◆ What you have to do: Quote from the first line below through the line that contains "red line: moved 6 px left, 1 px up", both included, and leave the pictures out.

[Extracted records]
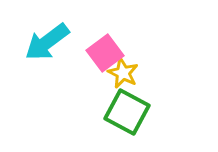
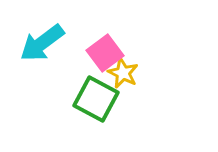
cyan arrow: moved 5 px left, 1 px down
green square: moved 31 px left, 13 px up
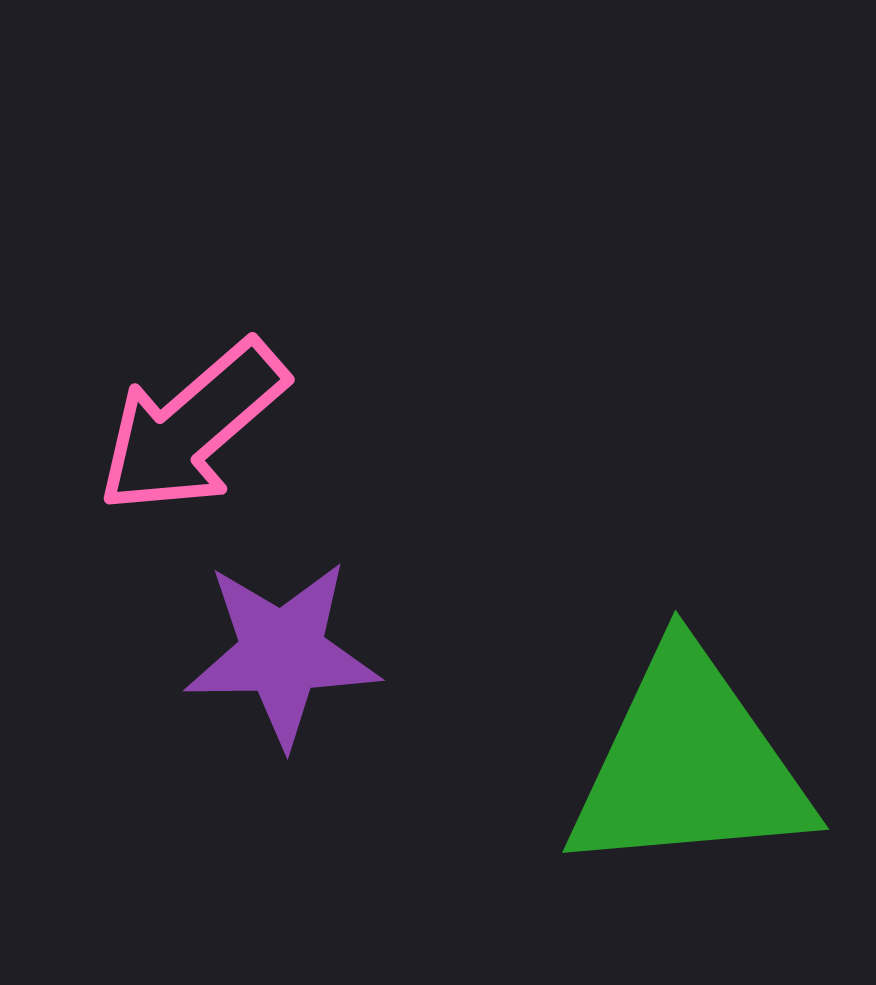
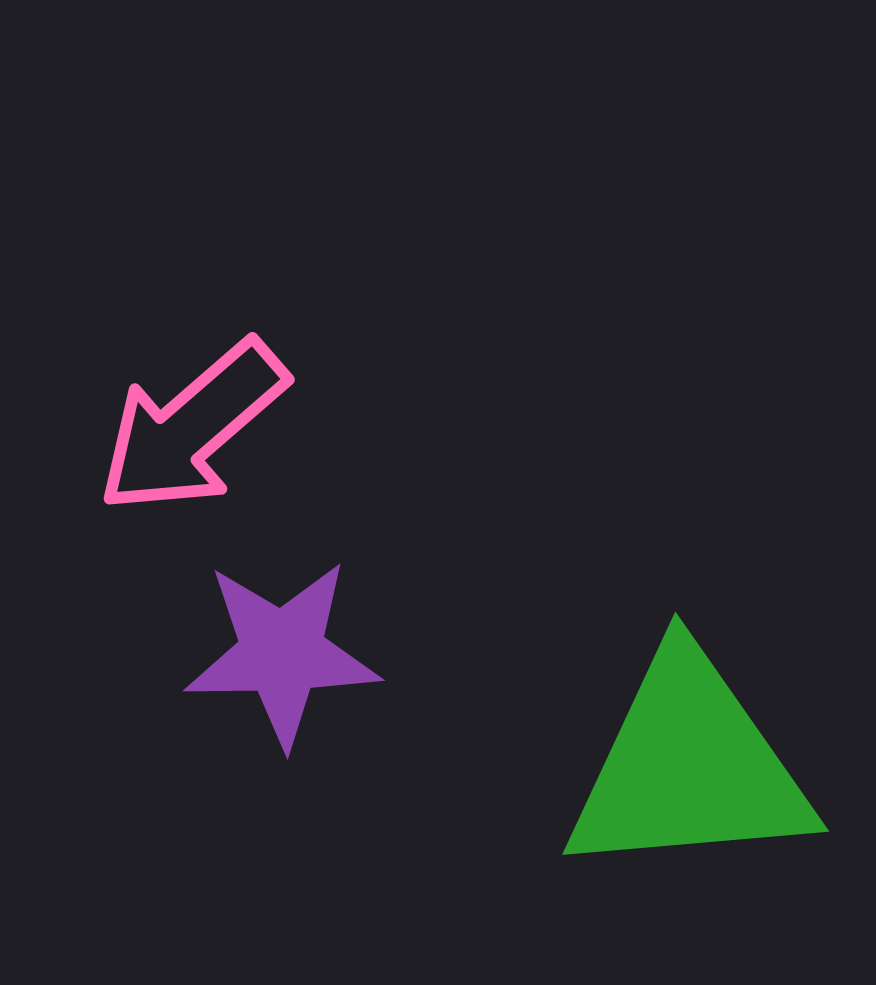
green triangle: moved 2 px down
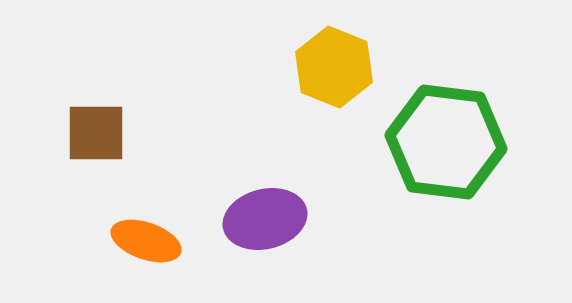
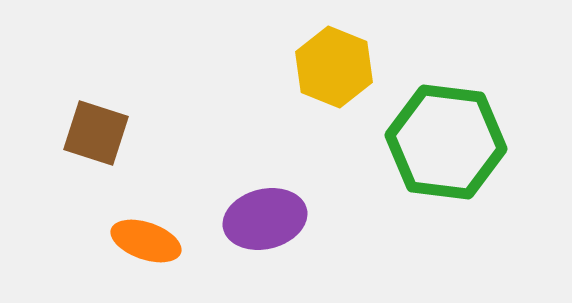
brown square: rotated 18 degrees clockwise
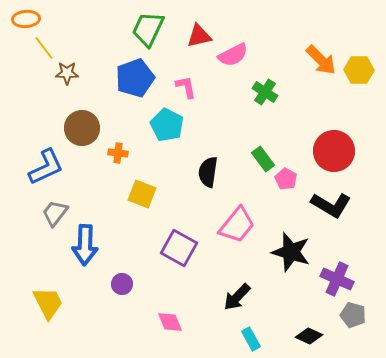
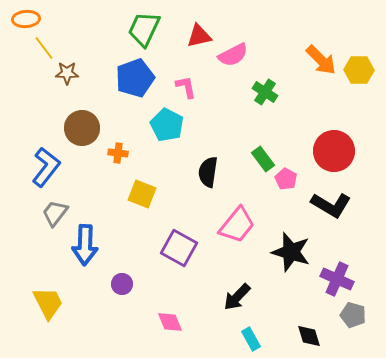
green trapezoid: moved 4 px left
blue L-shape: rotated 27 degrees counterclockwise
black diamond: rotated 48 degrees clockwise
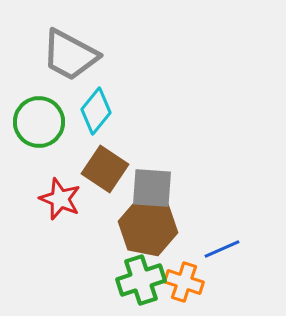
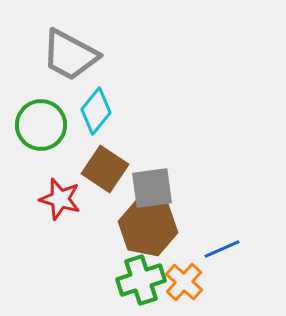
green circle: moved 2 px right, 3 px down
gray square: rotated 12 degrees counterclockwise
red star: rotated 6 degrees counterclockwise
orange cross: rotated 24 degrees clockwise
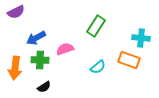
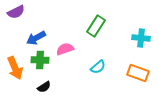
orange rectangle: moved 9 px right, 13 px down
orange arrow: rotated 30 degrees counterclockwise
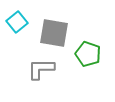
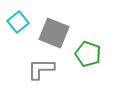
cyan square: moved 1 px right
gray square: rotated 12 degrees clockwise
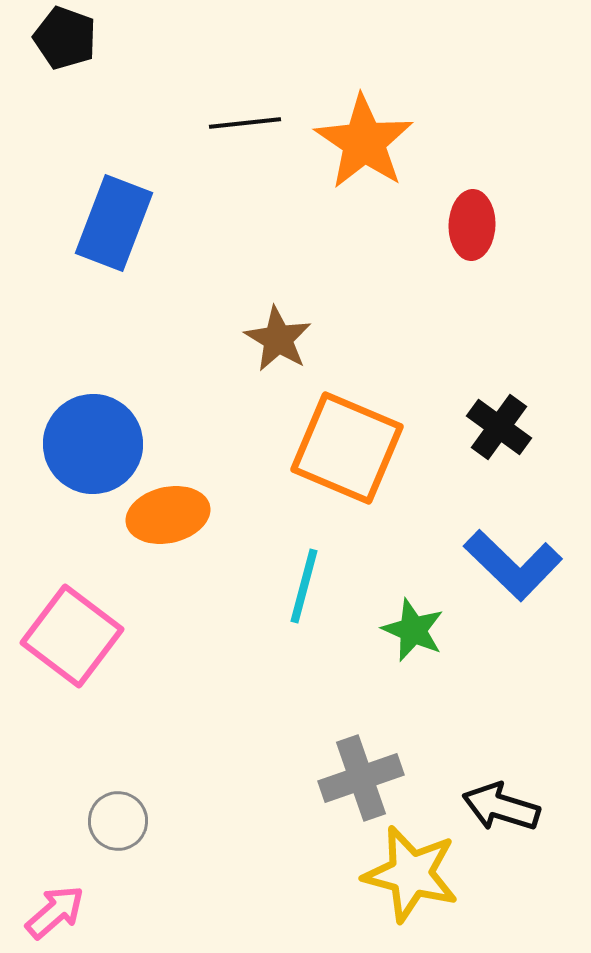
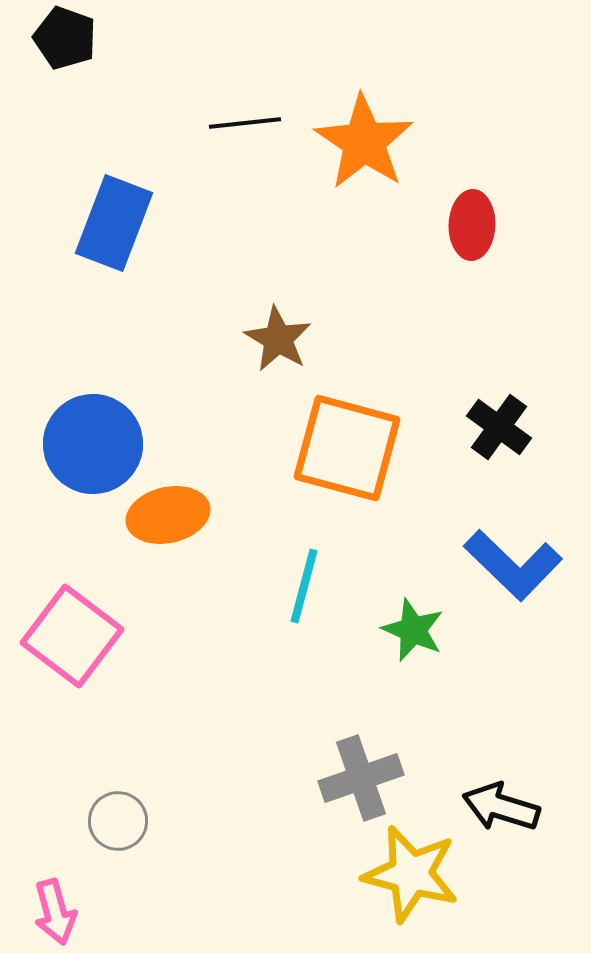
orange square: rotated 8 degrees counterclockwise
pink arrow: rotated 116 degrees clockwise
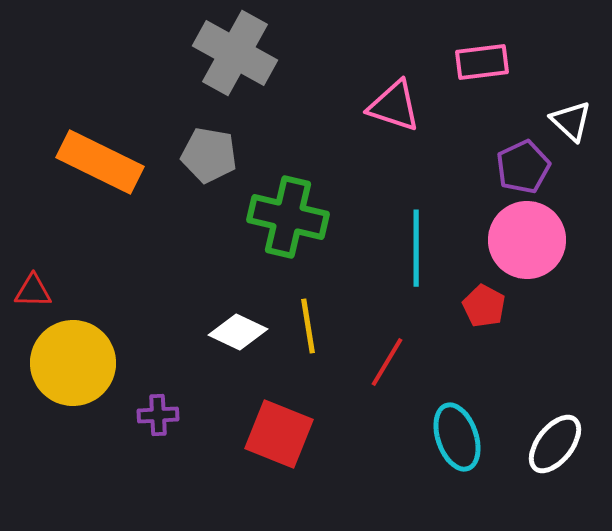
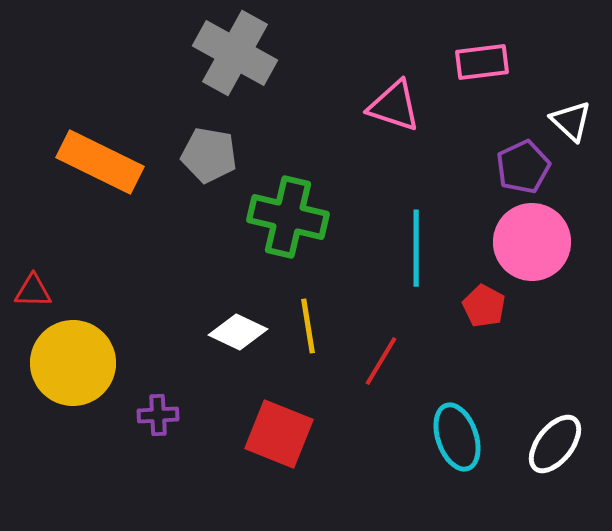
pink circle: moved 5 px right, 2 px down
red line: moved 6 px left, 1 px up
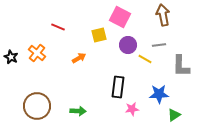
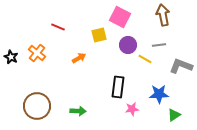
gray L-shape: rotated 110 degrees clockwise
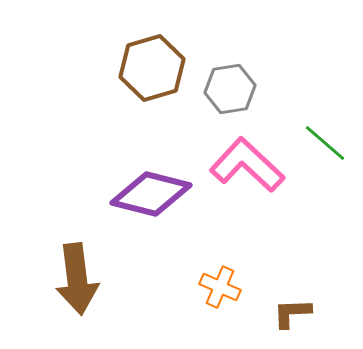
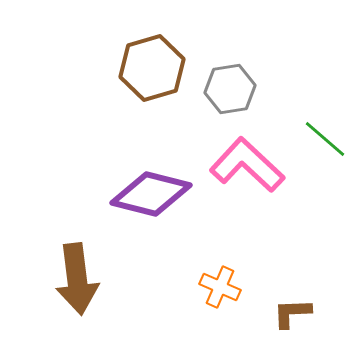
green line: moved 4 px up
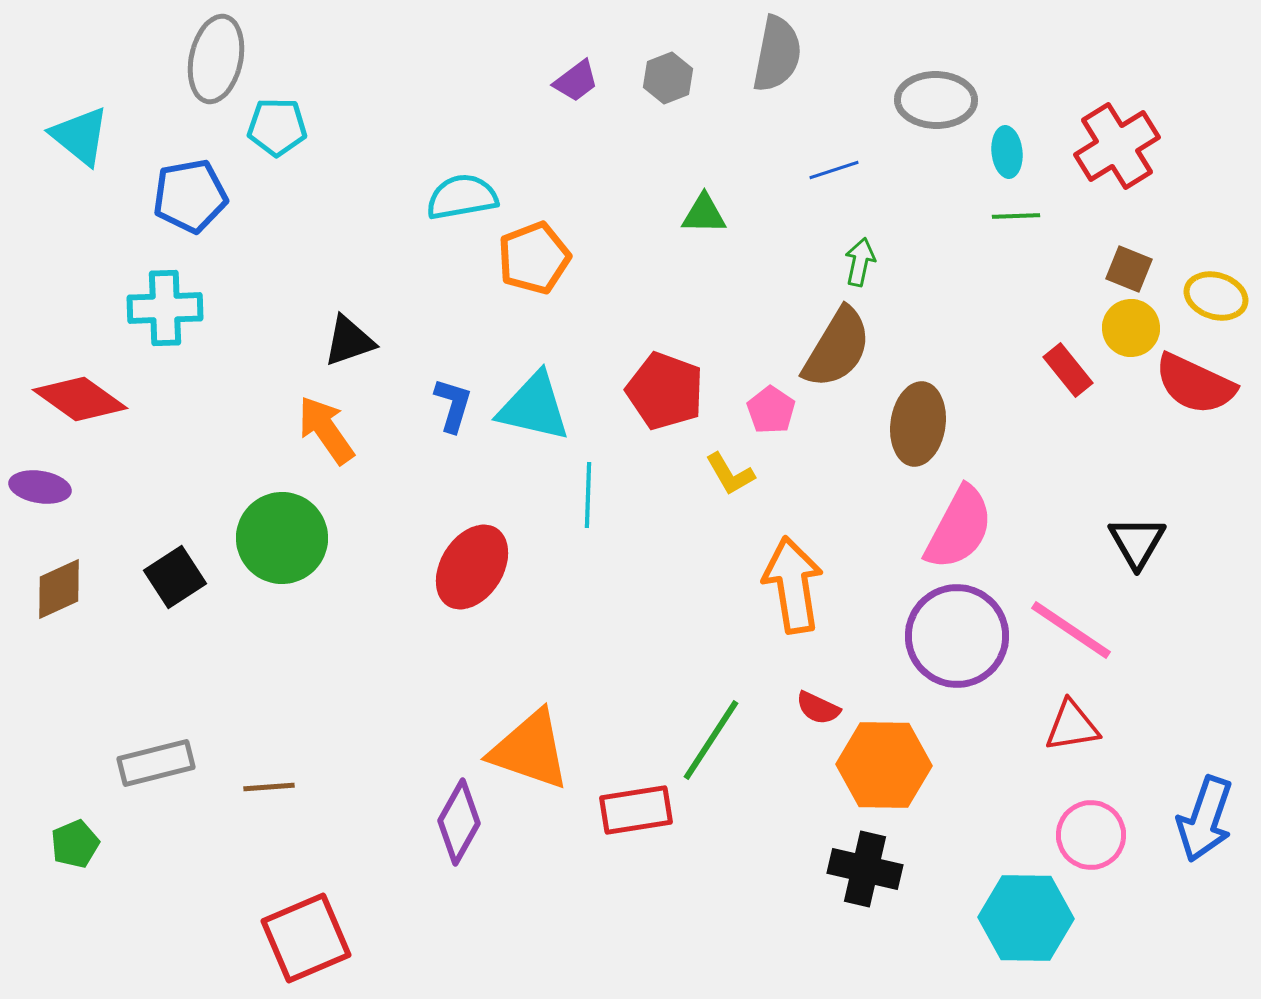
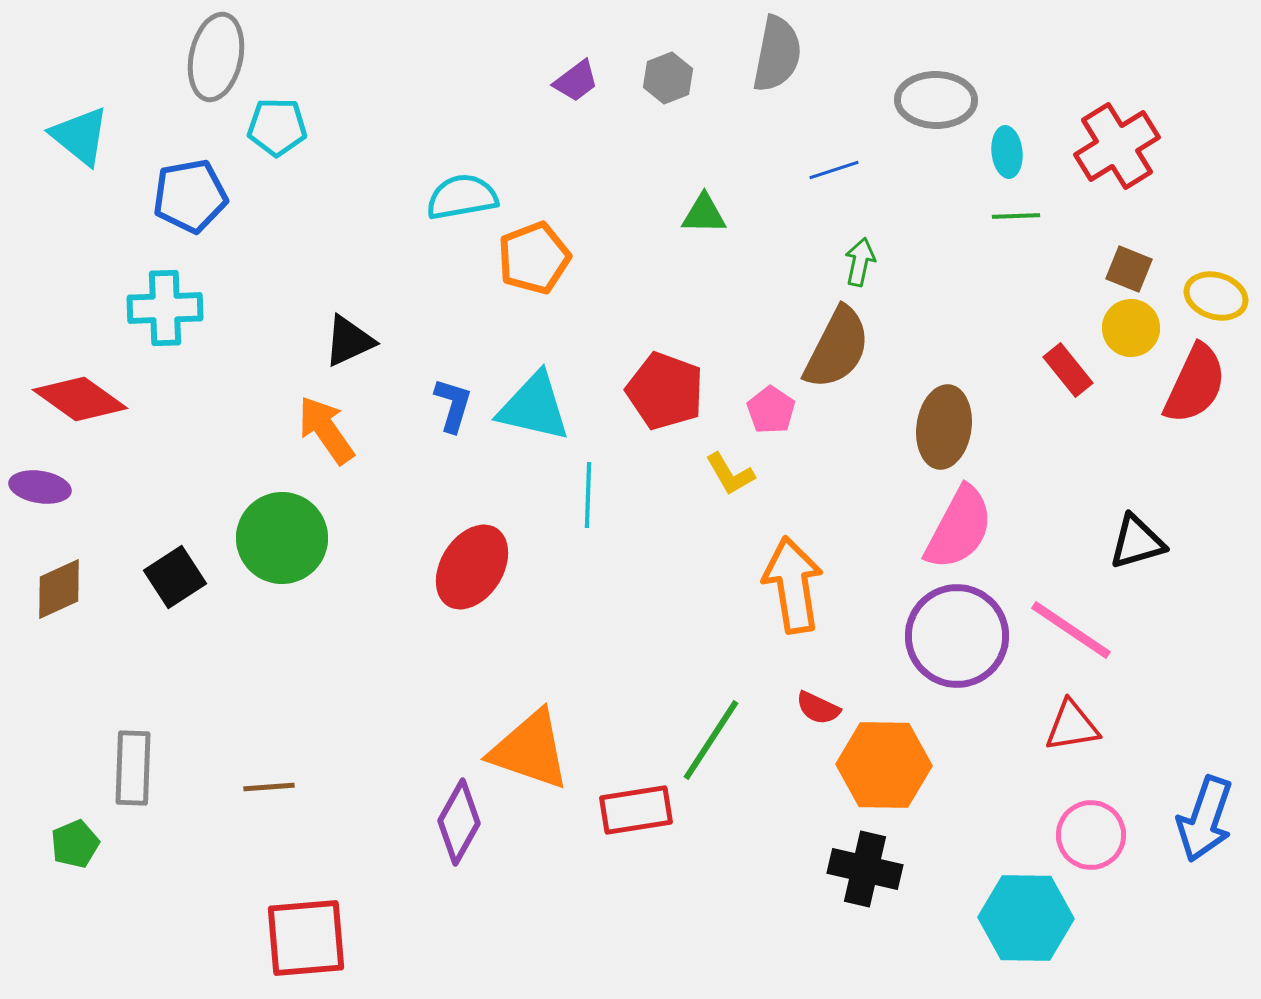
gray ellipse at (216, 59): moved 2 px up
black triangle at (349, 341): rotated 6 degrees counterclockwise
brown semicircle at (837, 348): rotated 4 degrees counterclockwise
red semicircle at (1195, 384): rotated 90 degrees counterclockwise
brown ellipse at (918, 424): moved 26 px right, 3 px down
black triangle at (1137, 542): rotated 44 degrees clockwise
gray rectangle at (156, 763): moved 23 px left, 5 px down; rotated 74 degrees counterclockwise
red square at (306, 938): rotated 18 degrees clockwise
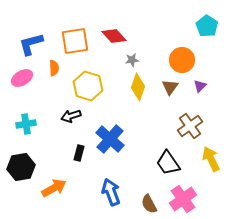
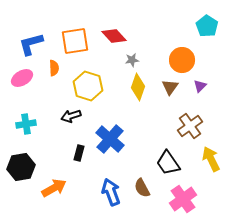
brown semicircle: moved 7 px left, 16 px up
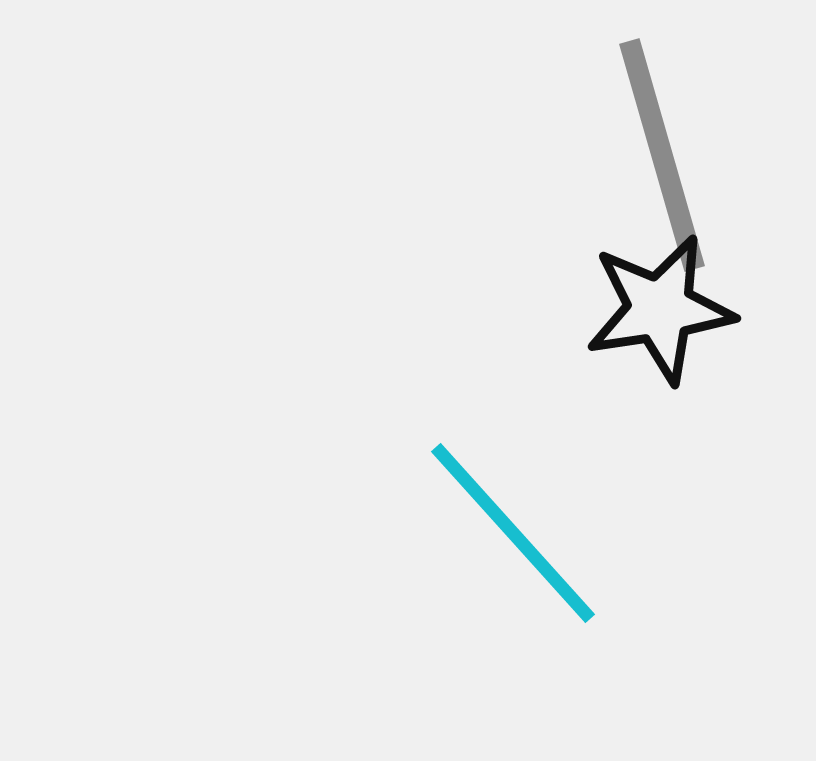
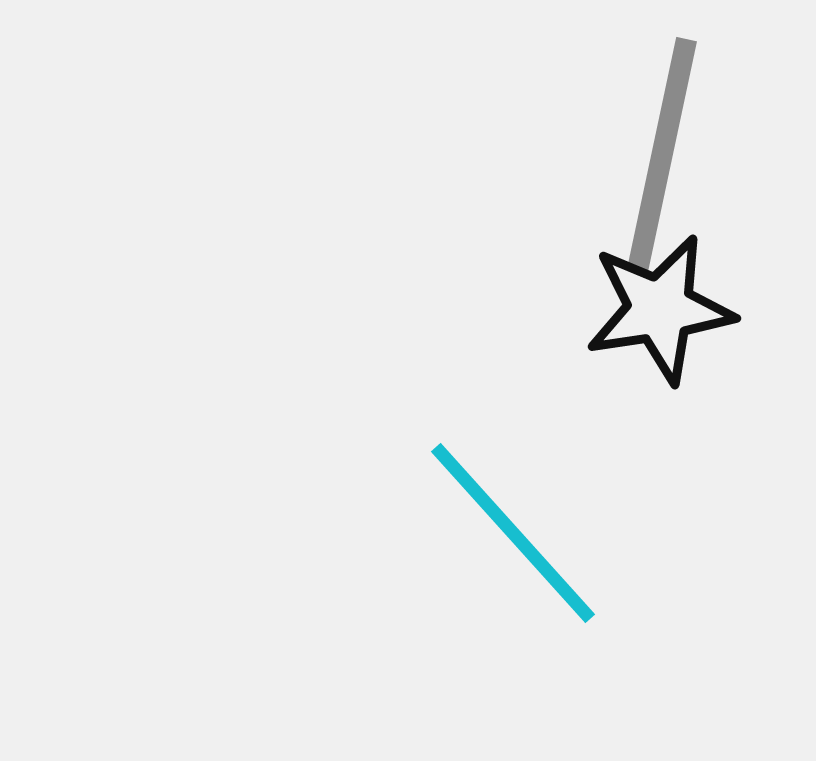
gray line: rotated 28 degrees clockwise
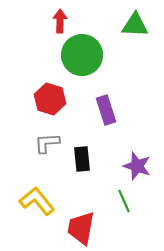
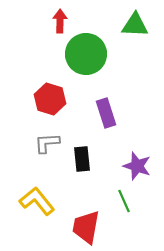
green circle: moved 4 px right, 1 px up
purple rectangle: moved 3 px down
red trapezoid: moved 5 px right, 1 px up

◆ The completed task:
cyan arrow: moved 5 px left, 1 px down
green square: moved 31 px left, 13 px up
green triangle: moved 2 px down
brown square: rotated 18 degrees clockwise
green trapezoid: moved 4 px left
blue L-shape: rotated 27 degrees counterclockwise
black diamond: rotated 48 degrees clockwise
green circle: moved 2 px right, 3 px down
gray square: rotated 12 degrees counterclockwise
red star: rotated 6 degrees counterclockwise
orange cross: rotated 24 degrees clockwise
orange rectangle: moved 9 px right, 13 px down
orange arrow: rotated 30 degrees counterclockwise
cyan square: moved 1 px right
gray square: rotated 12 degrees clockwise
orange square: rotated 8 degrees counterclockwise
pink arrow: rotated 116 degrees clockwise
pink circle: moved 5 px right, 2 px down
red line: moved 6 px left, 1 px up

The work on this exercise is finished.